**How to complete this task**
A stretch of the entries below is to be set down exactly, running from the line with "PIR1: HC-SR501 -> none" through the line with "PIR1 pin VCC: VIN -> none", both included, and no other line.

(Version difference data)
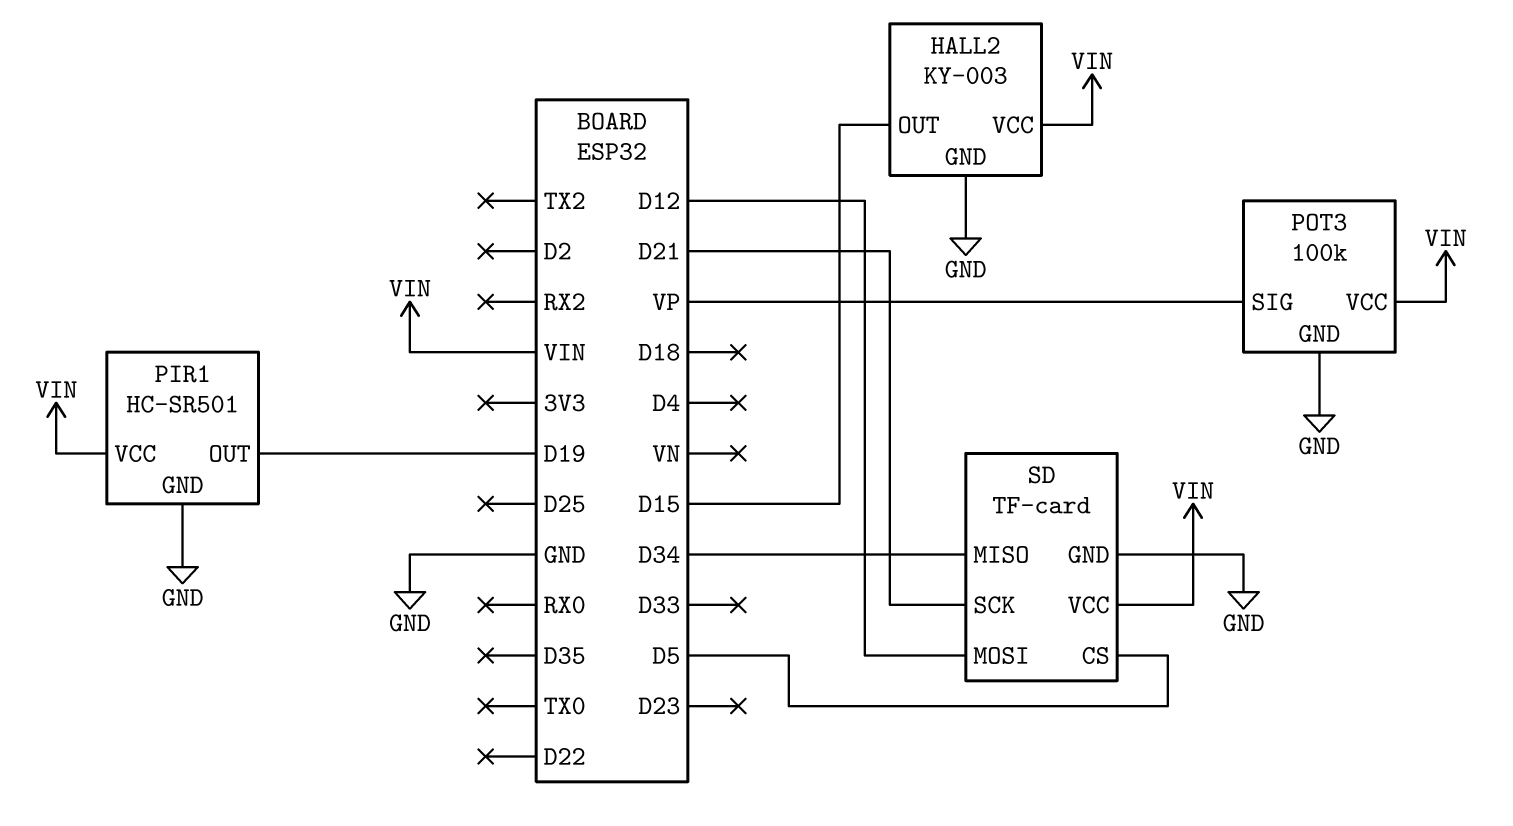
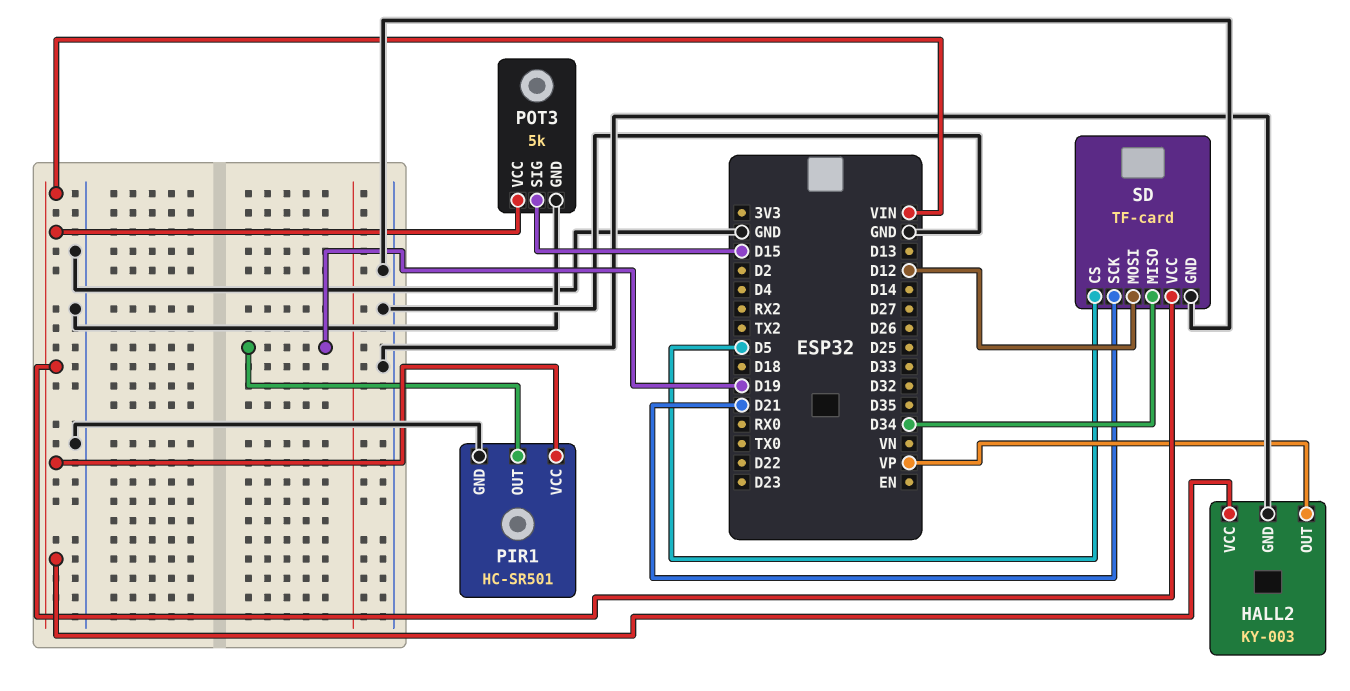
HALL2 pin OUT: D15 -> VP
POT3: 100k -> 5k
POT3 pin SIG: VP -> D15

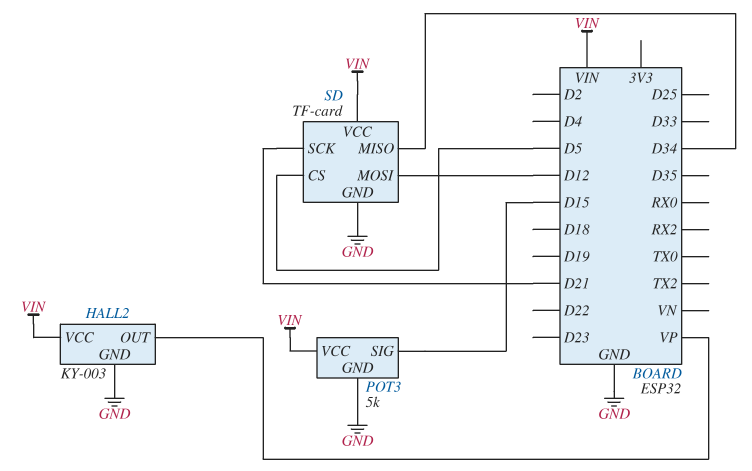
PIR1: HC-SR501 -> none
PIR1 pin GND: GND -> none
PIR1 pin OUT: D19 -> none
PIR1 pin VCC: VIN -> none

---

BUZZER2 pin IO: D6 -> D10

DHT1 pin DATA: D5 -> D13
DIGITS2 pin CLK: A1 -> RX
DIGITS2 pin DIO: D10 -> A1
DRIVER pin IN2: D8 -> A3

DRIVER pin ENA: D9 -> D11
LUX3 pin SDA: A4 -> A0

==

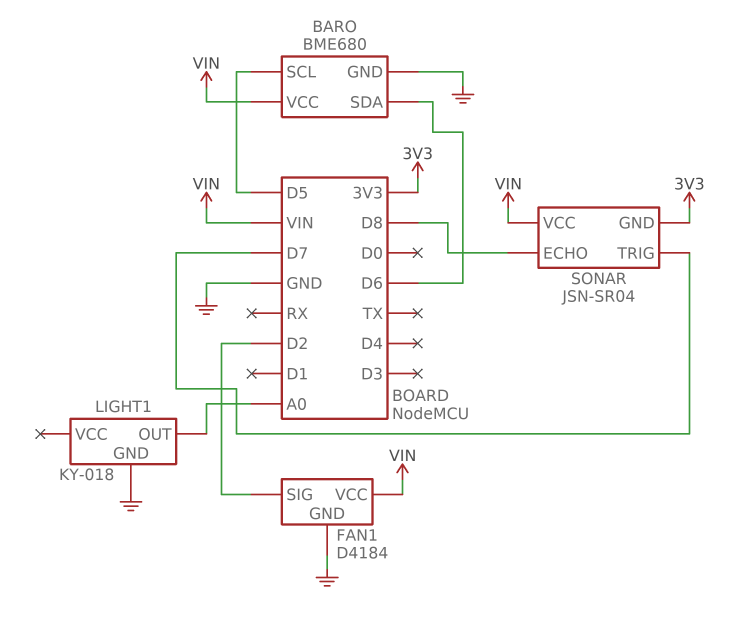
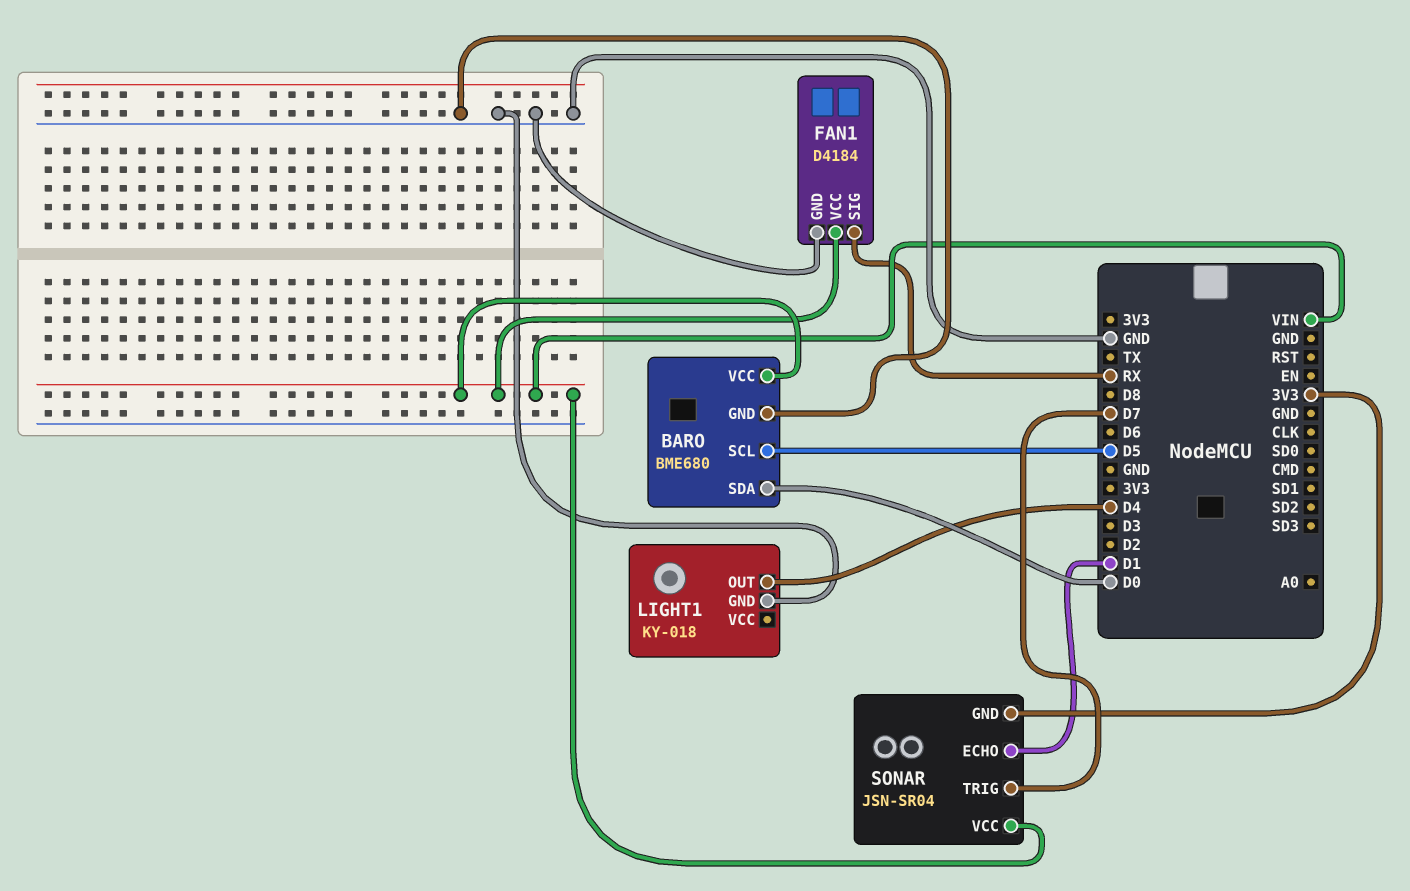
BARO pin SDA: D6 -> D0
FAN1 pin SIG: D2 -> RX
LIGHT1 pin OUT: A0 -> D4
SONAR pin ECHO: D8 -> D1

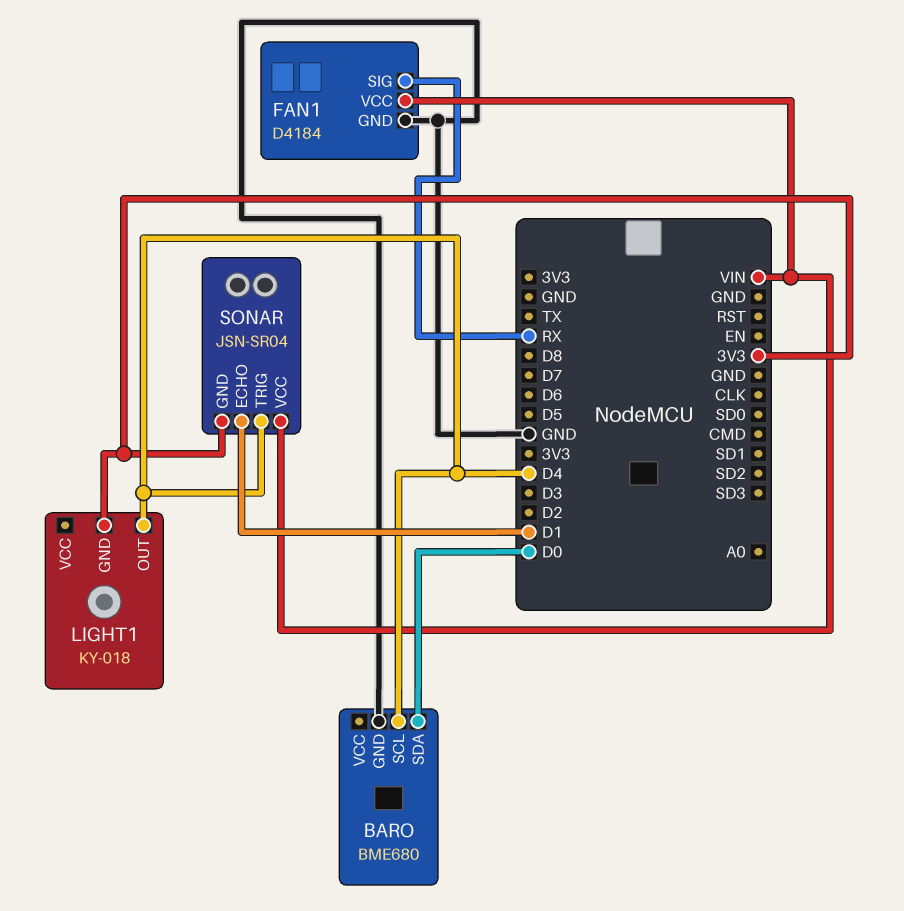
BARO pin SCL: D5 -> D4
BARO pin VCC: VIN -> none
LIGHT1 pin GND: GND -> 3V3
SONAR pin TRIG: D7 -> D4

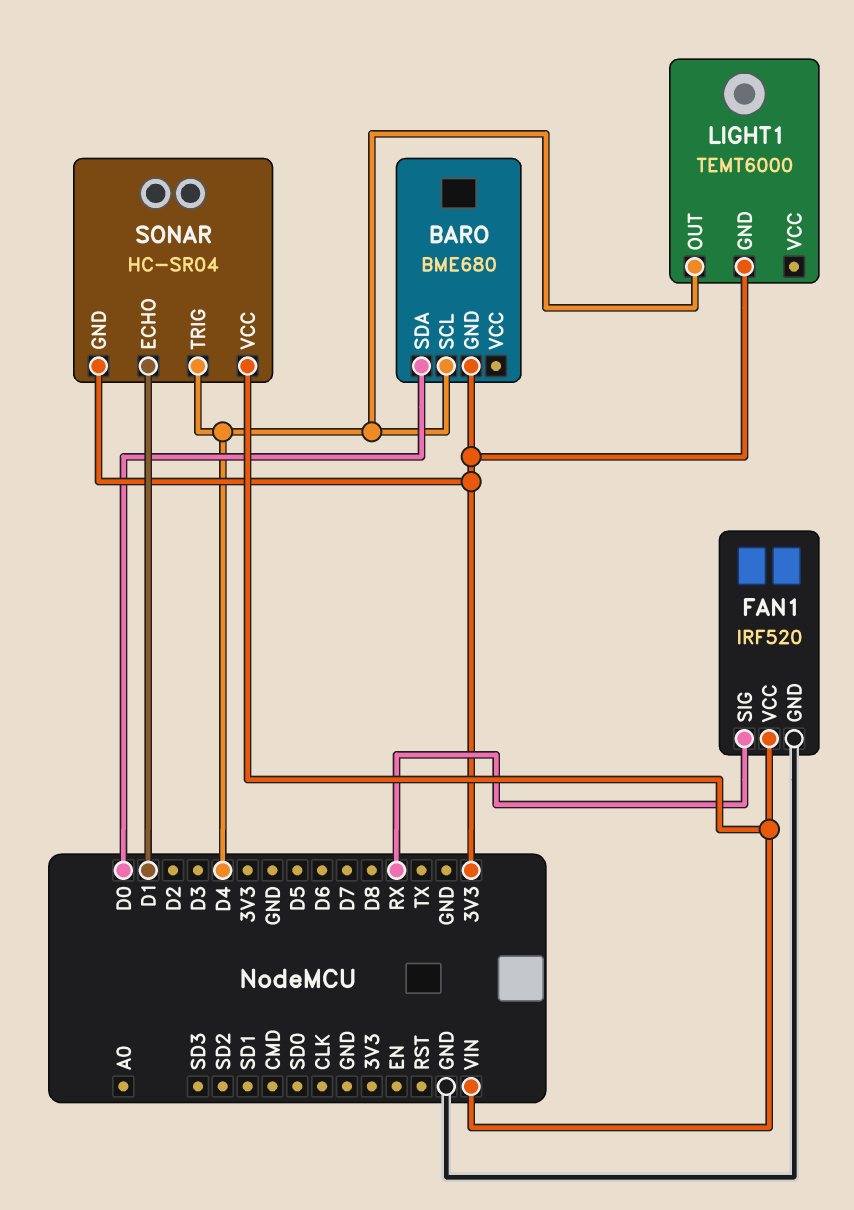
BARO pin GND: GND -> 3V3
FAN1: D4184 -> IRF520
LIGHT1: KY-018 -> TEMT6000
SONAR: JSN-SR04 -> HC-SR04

**Solution**
PIR1: HC-SR501 -> none
PIR1 pin GND: GND -> none
PIR1 pin OUT: D19 -> none
PIR1 pin VCC: VIN -> none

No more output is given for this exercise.